§ **What you should do**: Exclude all pictures from your copy of the data below, which should otherwise match exactly.

§ **Supplied entries**:
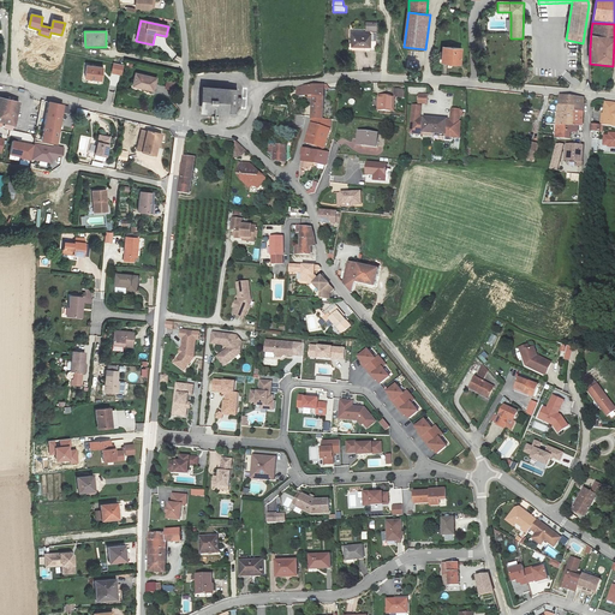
[(371,36),(352,35),(351,47),(370,48),(371,36)]
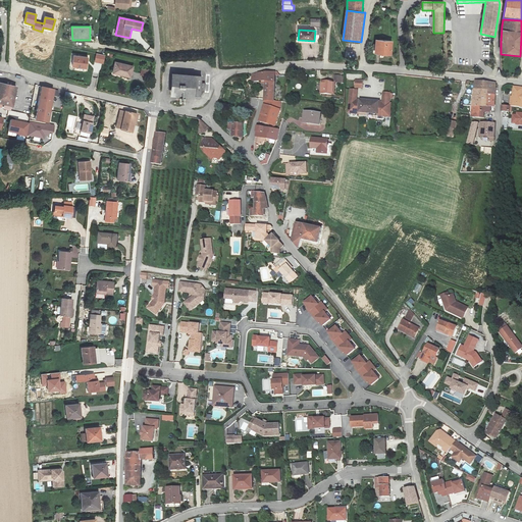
[(390,43),(375,42),(375,54),(389,55),(390,43)]
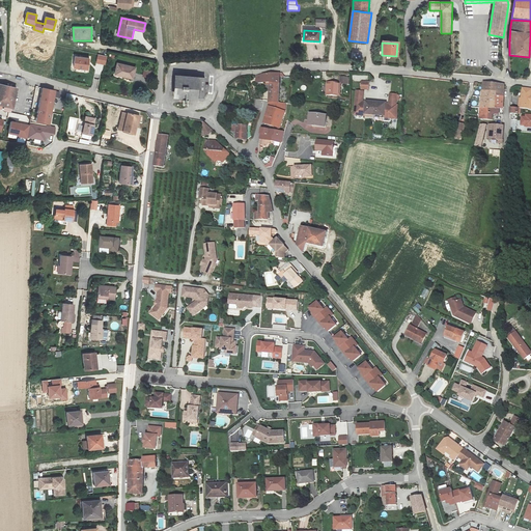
[(99,55),(96,63),(105,65),(107,57),(99,55)]
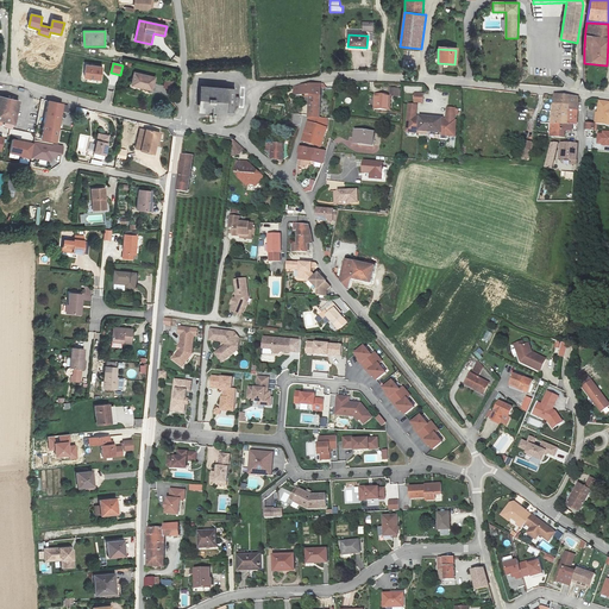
[(87,66),(86,79),(101,80),(102,68),(87,66)]
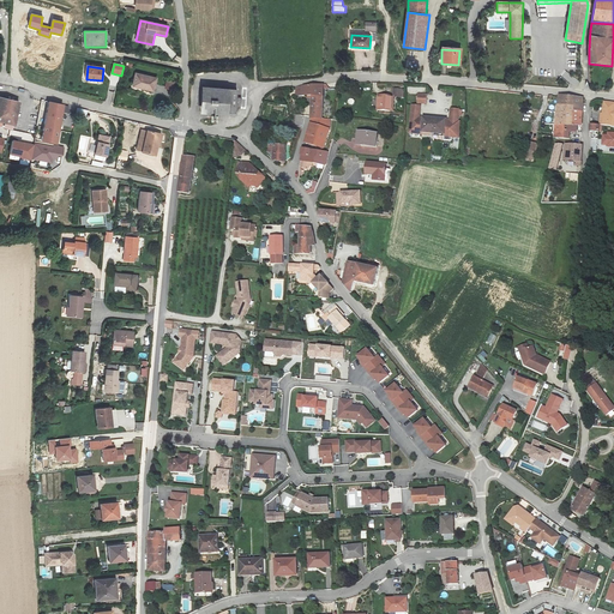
[(154,91),(157,78),(137,73),(133,86),(154,91)]
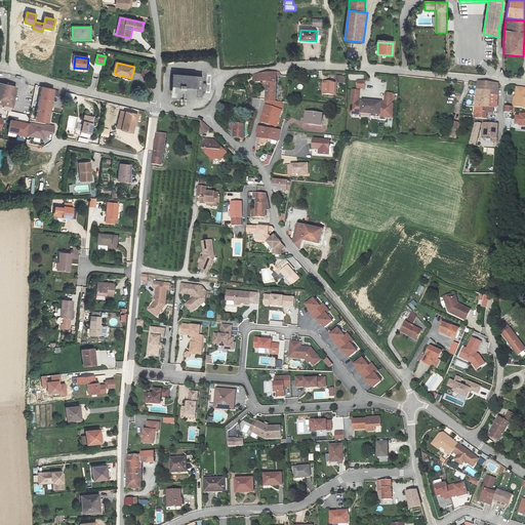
[(144,69),(142,76),(149,77),(150,71),(144,69)]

§ **Task result**:
[(371,36),(352,35),(351,47),(370,48),(371,36)]
[(390,43),(375,42),(375,54),(389,55),(390,43)]
[(99,55),(96,63),(105,65),(107,57),(99,55)]
[(87,66),(86,79),(101,80),(102,68),(87,66)]
[(154,91),(157,78),(137,73),(133,86),(154,91)]
[(144,69),(142,76),(149,77),(150,71),(144,69)]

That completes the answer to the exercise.